--- Data for analysis Enclosed Below ---

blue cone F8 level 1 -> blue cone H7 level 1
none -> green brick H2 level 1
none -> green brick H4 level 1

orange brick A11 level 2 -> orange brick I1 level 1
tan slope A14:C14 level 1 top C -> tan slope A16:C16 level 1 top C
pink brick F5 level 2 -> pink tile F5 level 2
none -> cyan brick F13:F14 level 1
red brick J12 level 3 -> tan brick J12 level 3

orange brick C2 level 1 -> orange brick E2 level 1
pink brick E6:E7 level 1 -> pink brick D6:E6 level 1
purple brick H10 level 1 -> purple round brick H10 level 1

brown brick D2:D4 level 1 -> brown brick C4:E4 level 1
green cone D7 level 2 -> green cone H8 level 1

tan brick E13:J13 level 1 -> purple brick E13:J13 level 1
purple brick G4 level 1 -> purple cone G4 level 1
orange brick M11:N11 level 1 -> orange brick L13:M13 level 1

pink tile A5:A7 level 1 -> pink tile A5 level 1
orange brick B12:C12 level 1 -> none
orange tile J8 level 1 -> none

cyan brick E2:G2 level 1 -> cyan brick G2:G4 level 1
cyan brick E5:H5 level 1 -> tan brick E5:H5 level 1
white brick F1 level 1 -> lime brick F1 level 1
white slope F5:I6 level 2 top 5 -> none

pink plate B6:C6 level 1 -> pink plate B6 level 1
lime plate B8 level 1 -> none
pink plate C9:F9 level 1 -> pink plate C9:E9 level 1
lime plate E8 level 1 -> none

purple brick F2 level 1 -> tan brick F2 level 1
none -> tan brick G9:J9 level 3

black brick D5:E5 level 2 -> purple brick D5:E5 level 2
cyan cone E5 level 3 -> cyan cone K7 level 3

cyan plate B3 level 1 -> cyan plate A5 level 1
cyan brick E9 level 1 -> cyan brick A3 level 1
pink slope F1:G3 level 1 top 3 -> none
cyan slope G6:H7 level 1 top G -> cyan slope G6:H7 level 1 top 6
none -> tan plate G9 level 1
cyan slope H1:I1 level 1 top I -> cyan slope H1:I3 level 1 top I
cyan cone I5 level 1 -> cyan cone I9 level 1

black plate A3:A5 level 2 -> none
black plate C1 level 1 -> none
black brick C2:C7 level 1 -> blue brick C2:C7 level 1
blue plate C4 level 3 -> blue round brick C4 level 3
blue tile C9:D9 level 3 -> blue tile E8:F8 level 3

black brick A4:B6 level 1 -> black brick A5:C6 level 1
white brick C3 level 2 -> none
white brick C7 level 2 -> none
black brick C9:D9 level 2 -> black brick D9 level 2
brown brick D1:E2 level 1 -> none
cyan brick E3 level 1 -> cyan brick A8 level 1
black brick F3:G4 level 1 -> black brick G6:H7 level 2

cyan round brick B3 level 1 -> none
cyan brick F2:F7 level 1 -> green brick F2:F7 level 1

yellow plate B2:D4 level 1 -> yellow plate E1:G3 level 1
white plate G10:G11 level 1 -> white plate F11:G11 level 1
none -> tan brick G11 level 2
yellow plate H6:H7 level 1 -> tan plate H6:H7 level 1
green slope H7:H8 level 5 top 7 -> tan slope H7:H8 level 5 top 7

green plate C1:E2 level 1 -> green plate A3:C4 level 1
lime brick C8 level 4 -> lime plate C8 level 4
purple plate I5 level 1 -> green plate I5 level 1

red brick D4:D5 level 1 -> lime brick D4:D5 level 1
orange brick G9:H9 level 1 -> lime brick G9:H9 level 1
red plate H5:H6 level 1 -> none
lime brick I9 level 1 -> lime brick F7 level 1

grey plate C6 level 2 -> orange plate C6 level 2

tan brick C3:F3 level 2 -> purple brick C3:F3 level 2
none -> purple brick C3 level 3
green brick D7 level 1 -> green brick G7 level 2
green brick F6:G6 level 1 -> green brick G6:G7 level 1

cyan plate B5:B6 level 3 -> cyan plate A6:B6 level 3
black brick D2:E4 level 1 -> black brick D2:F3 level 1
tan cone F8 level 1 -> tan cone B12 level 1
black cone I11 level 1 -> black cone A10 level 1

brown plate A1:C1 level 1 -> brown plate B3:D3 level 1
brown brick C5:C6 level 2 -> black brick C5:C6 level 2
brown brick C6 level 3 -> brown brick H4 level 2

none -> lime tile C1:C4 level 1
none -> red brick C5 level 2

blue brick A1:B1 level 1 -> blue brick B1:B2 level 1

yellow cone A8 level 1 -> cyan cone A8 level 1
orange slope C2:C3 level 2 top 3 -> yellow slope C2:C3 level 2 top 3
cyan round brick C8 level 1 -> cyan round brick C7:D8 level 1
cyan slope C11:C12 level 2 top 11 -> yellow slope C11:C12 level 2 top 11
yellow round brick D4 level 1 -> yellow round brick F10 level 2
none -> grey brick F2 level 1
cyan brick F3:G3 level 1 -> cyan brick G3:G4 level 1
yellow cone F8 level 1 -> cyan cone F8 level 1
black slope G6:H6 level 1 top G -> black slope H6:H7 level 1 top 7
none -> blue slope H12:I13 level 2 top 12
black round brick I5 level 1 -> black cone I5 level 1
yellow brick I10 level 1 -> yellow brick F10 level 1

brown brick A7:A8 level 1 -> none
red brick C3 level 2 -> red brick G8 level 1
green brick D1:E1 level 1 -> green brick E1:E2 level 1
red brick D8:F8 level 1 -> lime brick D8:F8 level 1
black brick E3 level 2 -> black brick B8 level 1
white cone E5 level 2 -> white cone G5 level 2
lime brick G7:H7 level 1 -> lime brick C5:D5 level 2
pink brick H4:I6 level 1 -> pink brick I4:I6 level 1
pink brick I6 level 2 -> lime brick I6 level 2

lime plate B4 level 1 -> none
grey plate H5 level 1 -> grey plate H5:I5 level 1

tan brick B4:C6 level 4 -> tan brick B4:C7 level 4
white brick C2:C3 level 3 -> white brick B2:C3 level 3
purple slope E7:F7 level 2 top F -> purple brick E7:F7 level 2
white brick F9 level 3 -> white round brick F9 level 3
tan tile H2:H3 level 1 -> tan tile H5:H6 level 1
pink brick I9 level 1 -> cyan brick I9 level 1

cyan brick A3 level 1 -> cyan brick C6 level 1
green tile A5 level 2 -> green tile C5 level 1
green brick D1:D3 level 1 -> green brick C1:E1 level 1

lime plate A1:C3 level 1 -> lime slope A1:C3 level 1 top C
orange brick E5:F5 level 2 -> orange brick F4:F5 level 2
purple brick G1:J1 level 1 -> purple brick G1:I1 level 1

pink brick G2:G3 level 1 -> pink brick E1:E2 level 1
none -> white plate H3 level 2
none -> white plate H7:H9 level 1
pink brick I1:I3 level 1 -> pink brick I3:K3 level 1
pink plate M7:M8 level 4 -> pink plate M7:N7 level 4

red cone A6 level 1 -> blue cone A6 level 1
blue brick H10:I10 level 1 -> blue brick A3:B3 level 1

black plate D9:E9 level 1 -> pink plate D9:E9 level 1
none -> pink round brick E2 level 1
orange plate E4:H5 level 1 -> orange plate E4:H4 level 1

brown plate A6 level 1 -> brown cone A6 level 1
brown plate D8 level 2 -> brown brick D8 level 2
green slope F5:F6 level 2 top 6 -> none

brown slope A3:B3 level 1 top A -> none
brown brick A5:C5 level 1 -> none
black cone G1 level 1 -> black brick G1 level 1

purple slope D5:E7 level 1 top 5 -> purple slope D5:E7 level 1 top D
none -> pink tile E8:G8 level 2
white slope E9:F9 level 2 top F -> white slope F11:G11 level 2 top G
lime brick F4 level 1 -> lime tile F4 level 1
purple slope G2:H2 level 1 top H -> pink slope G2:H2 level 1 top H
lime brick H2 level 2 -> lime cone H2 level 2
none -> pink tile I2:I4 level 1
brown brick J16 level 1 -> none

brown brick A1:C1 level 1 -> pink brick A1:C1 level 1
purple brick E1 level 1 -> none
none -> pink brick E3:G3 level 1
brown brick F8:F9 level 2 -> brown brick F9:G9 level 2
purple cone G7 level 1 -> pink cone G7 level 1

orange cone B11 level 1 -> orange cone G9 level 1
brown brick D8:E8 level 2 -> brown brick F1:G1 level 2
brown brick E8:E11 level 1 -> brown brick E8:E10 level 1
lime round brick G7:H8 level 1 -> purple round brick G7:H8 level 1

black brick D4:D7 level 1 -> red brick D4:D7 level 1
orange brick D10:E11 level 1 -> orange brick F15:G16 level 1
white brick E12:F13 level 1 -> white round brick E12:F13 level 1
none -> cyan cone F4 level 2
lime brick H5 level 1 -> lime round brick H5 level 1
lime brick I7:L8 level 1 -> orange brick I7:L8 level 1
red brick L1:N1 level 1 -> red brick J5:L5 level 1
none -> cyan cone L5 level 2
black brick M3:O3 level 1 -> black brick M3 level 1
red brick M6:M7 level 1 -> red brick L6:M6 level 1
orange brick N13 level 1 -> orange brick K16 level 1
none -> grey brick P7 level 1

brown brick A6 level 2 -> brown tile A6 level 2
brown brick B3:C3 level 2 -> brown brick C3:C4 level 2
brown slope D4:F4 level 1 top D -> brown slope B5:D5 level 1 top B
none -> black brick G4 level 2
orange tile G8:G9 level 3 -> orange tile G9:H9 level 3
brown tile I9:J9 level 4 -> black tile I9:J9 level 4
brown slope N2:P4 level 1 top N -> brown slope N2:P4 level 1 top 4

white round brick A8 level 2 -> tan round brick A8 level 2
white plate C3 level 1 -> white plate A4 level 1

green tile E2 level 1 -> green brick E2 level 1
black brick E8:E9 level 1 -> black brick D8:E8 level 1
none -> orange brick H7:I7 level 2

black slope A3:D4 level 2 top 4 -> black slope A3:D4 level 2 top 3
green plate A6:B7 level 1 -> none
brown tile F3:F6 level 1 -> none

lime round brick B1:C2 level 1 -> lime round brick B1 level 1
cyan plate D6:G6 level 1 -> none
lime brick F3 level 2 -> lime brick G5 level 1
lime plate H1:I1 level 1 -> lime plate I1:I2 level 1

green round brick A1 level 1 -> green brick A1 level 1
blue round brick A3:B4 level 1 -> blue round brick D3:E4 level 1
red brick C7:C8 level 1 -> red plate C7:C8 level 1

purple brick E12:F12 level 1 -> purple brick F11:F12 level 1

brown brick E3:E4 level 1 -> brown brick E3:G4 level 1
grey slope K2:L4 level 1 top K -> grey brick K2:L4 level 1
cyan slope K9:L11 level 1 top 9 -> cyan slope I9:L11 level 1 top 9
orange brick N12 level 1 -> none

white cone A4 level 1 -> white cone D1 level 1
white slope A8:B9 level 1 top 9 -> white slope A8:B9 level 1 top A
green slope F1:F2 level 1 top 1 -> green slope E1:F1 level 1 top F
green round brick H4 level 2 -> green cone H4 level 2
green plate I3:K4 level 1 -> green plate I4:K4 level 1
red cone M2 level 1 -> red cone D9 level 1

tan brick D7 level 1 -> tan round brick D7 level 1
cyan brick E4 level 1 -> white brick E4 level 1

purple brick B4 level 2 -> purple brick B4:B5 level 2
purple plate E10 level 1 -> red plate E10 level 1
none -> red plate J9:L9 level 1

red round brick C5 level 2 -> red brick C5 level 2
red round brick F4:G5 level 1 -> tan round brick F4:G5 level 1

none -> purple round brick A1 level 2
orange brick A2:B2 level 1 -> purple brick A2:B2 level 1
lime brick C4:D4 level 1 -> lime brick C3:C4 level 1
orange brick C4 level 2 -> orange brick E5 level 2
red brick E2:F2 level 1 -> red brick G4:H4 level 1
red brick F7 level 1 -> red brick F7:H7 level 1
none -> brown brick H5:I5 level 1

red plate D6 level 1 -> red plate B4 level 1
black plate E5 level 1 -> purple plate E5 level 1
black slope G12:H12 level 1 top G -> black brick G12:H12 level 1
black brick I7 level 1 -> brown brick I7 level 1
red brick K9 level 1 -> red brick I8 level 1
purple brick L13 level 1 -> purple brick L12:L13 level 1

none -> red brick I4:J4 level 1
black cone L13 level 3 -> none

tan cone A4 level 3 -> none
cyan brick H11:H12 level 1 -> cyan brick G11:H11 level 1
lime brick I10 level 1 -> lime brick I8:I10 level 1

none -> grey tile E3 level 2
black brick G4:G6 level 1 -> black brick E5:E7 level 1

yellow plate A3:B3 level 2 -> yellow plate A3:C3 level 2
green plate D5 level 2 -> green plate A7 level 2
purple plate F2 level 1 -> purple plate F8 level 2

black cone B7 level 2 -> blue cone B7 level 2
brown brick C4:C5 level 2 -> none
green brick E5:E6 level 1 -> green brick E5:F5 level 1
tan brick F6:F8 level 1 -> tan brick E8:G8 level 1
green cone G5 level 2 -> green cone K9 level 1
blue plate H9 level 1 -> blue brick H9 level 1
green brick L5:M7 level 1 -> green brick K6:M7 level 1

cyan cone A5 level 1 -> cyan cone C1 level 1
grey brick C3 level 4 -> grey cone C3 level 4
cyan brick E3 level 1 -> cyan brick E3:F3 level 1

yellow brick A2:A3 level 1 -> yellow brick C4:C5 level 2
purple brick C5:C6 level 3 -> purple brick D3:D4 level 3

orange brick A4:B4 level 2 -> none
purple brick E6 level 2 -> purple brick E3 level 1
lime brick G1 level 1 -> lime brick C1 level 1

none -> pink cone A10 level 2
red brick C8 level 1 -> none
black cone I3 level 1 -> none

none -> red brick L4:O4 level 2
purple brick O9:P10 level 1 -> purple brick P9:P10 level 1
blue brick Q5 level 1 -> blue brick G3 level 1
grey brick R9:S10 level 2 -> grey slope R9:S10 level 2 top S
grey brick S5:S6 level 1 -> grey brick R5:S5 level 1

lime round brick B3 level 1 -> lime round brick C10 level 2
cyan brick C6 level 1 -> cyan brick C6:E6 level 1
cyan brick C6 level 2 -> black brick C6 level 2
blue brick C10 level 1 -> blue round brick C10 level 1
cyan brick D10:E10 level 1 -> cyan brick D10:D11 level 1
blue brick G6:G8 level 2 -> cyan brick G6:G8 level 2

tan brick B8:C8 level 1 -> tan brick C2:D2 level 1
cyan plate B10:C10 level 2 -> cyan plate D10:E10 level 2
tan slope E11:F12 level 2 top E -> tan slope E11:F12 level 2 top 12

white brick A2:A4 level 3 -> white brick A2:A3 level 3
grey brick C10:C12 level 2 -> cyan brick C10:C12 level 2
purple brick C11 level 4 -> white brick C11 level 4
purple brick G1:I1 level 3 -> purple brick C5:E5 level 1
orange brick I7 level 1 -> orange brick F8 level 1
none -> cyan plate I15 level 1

--- End of Enclosed Data for analysis ---

Task objective:
Beginning at the line with "grey brick S5:S6" and stopping after the line with "orange brick I7 level", please write out every line of the data above exactly and nothing else.

Result below:
grey brick S5:S6 level 1 -> grey brick R5:S5 level 1

lime round brick B3 level 1 -> lime round brick C10 level 2
cyan brick C6 level 1 -> cyan brick C6:E6 level 1
cyan brick C6 level 2 -> black brick C6 level 2
blue brick C10 level 1 -> blue round brick C10 level 1
cyan brick D10:E10 level 1 -> cyan brick D10:D11 level 1
blue brick G6:G8 level 2 -> cyan brick G6:G8 level 2

tan brick B8:C8 level 1 -> tan brick C2:D2 level 1
cyan plate B10:C10 level 2 -> cyan plate D10:E10 level 2
tan slope E11:F12 level 2 top E -> tan slope E11:F12 level 2 top 12

white brick A2:A4 level 3 -> white brick A2:A3 level 3
grey brick C10:C12 level 2 -> cyan brick C10:C12 level 2
purple brick C11 level 4 -> white brick C11 level 4
purple brick G1:I1 level 3 -> purple brick C5:E5 level 1
orange brick I7 level 1 -> orange brick F8 level 1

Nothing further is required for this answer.